** begin MATERIAL PROVIDED **

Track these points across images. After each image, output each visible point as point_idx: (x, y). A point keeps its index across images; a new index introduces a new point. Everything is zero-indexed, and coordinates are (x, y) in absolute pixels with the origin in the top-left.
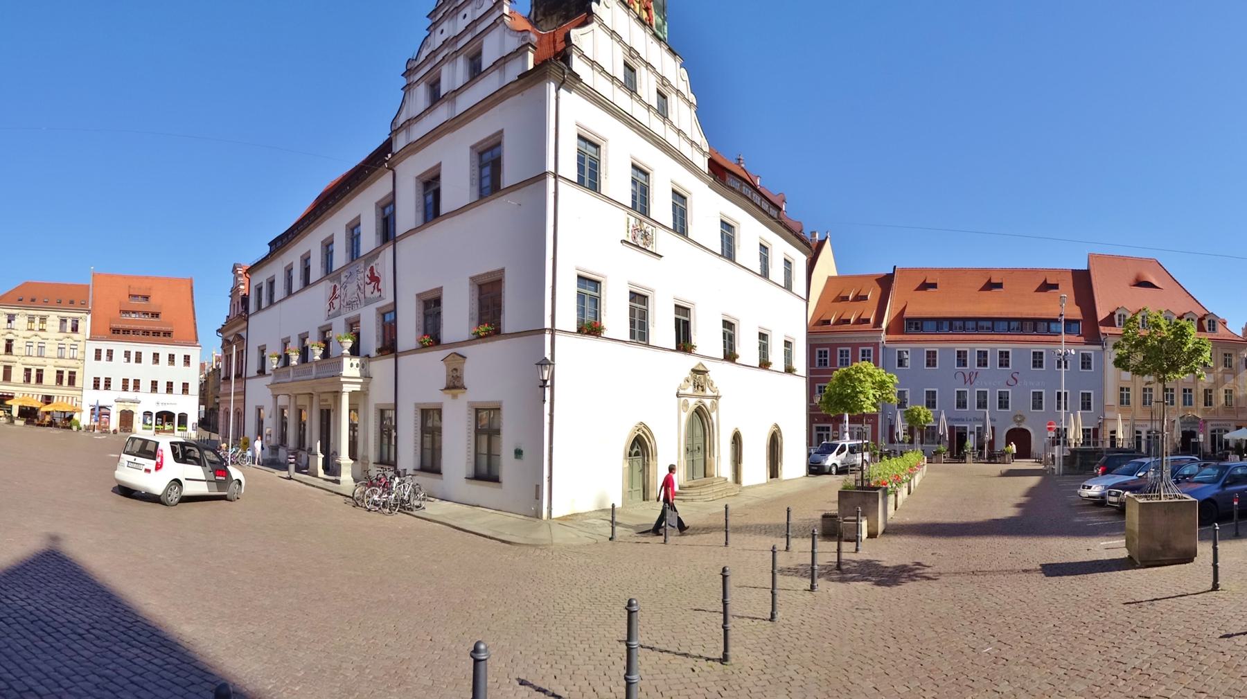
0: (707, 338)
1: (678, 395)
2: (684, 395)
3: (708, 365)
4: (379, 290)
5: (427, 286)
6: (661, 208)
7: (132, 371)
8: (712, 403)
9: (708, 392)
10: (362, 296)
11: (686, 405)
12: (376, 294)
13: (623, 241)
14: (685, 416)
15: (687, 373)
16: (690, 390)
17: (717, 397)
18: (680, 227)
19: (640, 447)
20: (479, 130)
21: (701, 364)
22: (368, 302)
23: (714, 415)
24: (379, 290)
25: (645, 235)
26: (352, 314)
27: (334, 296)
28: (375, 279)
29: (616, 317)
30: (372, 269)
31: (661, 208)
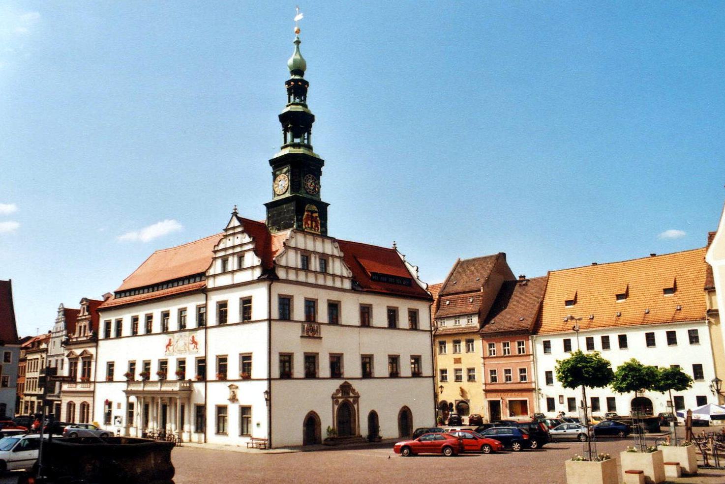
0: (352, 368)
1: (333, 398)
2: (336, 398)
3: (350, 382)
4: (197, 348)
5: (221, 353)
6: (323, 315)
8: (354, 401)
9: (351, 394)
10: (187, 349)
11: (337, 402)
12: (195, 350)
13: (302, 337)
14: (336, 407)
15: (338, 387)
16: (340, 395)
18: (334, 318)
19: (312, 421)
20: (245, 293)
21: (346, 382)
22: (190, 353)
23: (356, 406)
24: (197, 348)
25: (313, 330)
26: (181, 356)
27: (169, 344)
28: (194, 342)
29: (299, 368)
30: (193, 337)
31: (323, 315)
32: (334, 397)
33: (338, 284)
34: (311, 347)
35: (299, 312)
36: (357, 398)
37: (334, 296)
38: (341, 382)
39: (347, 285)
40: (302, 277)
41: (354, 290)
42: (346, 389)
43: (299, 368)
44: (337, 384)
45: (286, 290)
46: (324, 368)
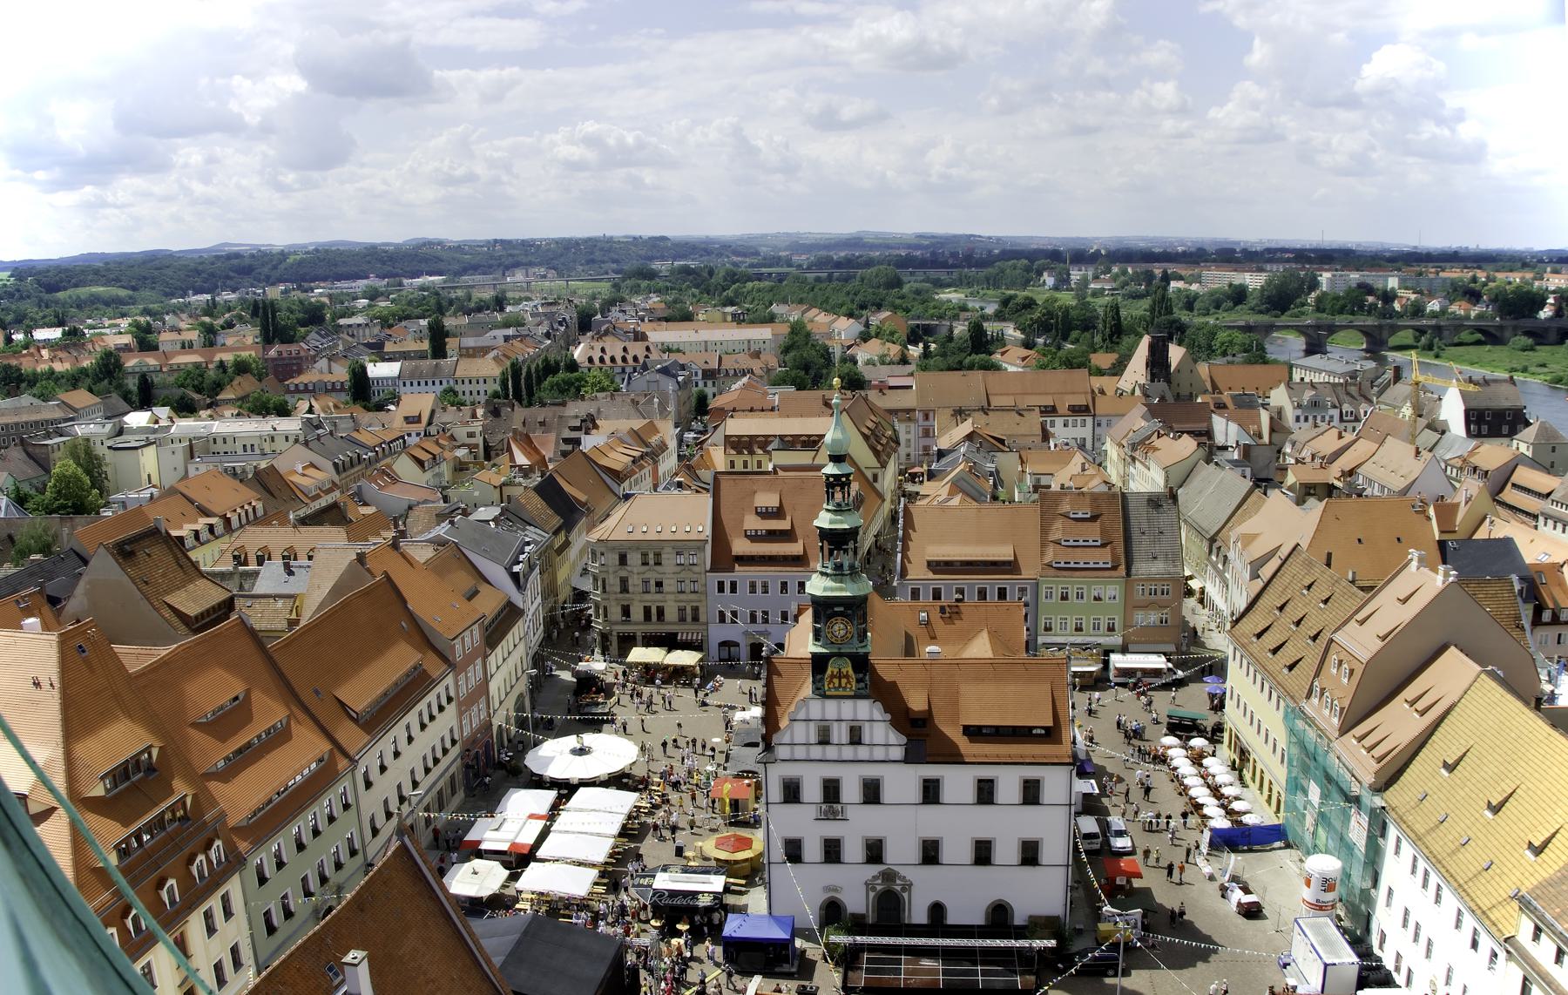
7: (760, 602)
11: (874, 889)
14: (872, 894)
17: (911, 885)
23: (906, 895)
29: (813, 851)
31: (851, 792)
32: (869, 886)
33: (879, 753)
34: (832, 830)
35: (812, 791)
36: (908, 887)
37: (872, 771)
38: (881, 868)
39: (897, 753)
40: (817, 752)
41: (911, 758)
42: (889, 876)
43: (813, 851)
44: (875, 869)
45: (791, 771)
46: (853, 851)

** end MATERIAL PROVIDED **

STATED GOAL: Render each line of the entries above as a Markdown table with two columns, Row for the row number and Line for the text, and skip any blank lines. Leave the pictures out of your answer.

PROBLEM SOLUTION:
| Row | Line |
|---|---|
| 1 | Track these points across images. After each image, output each visible point as point_idx: (x, y). A point keeps its index across images; a new index introduces a new point. Everything is zero-indexed, and coordinates are (x, y) in absolute pixels with the origin in the top-left. |
| 2 | 0: (707, 338) |
| 3 | 1: (678, 395) |
| 4 | 2: (684, 395) |
| 5 | 3: (708, 365) |
| 6 | 4: (379, 290) |
| 7 | 5: (427, 286) |
| 8 | 6: (661, 208) |
| 9 | 7: (132, 371) |
| 10 | 8: (712, 403) |
| 11 | 9: (708, 392) |
| 12 | 10: (362, 296) |
| 13 | 11: (686, 405) |
| 14 | 12: (376, 294) |
| 15 | 13: (623, 241) |
| 16 | 14: (685, 416) |
| 17 | 15: (687, 373) |
| 18 | 16: (690, 390) |
| 19 | 17: (717, 397) |
| 20 | 18: (680, 227) |
| 21 | 19: (640, 447) |
| 22 | 20: (479, 130) |
| 23 | 21: (701, 364) |
| 24 | 22: (368, 302) |
| 25 | 23: (714, 415) |
| 26 | 24: (379, 290) |
| 27 | 25: (645, 235) |
| 28 | 26: (352, 314) |
| 29 | 27: (334, 296) |
| 30 | 28: (375, 279) |
| 31 | 29: (616, 317) |
| 32 | 30: (372, 269) |
| 33 | 31: (661, 208) |
| 34 | 0: (352, 368) |
| 35 | 1: (333, 398) |
| 36 | 2: (336, 398) |
| 37 | 3: (350, 382) |
| 38 | 4: (197, 348) |
| 39 | 5: (221, 353) |
| 40 | 6: (323, 315) |
| 41 | 8: (354, 401) |
| 42 | 9: (351, 394) |
| 43 | 10: (187, 349) |
| 44 | 11: (337, 402) |
| 45 | 12: (195, 350) |
| 46 | 13: (302, 337) |
| 47 | 14: (336, 407) |
| 48 | 15: (338, 387) |
| 49 | 16: (340, 395) |
| 50 | 18: (334, 318) |
| 51 | 19: (312, 421) |
| 52 | 20: (245, 293) |
| 53 | 21: (346, 382) |
| 54 | 22: (190, 353) |
| 55 | 23: (356, 406) |
| 56 | 24: (197, 348) |
| 57 | 25: (313, 330) |
| 58 | 26: (181, 356) |
| 59 | 27: (169, 344) |
| 60 | 28: (194, 342) |
| 61 | 29: (299, 368) |
| 62 | 30: (193, 337) |
| 63 | 31: (323, 315) |
| 64 | 32: (334, 397) |
| 65 | 33: (338, 284) |
| 66 | 34: (311, 347) |
| 67 | 35: (299, 312) |
| 68 | 36: (357, 398) |
| 69 | 37: (334, 296) |
| 70 | 38: (341, 382) |
| 71 | 39: (347, 285) |
| 72 | 40: (302, 277) |
| 73 | 41: (354, 290) |
| 74 | 42: (346, 389) |
| 75 | 43: (299, 368) |
| 76 | 44: (337, 384) |
| 77 | 45: (286, 290) |
| 78 | 46: (324, 368) |
| 79 | 7: (760, 602) |
| 80 | 11: (874, 889) |
| 81 | 14: (872, 894) |
| 82 | 17: (911, 885) |
| 83 | 23: (906, 895) |
| 84 | 29: (813, 851) |
| 85 | 31: (851, 792) |
| 86 | 32: (869, 886) |
| 87 | 33: (879, 753) |
| 88 | 34: (832, 830) |
| 89 | 35: (812, 791) |
| 90 | 36: (908, 887) |
| 91 | 37: (872, 771) |
| 92 | 38: (881, 868) |
| 93 | 39: (897, 753) |
| 94 | 40: (817, 752) |
| 95 | 41: (911, 758) |
| 96 | 42: (889, 876) |
| 97 | 43: (813, 851) |
| 98 | 44: (875, 869) |
| 99 | 45: (791, 771) |
| 100 | 46: (853, 851) |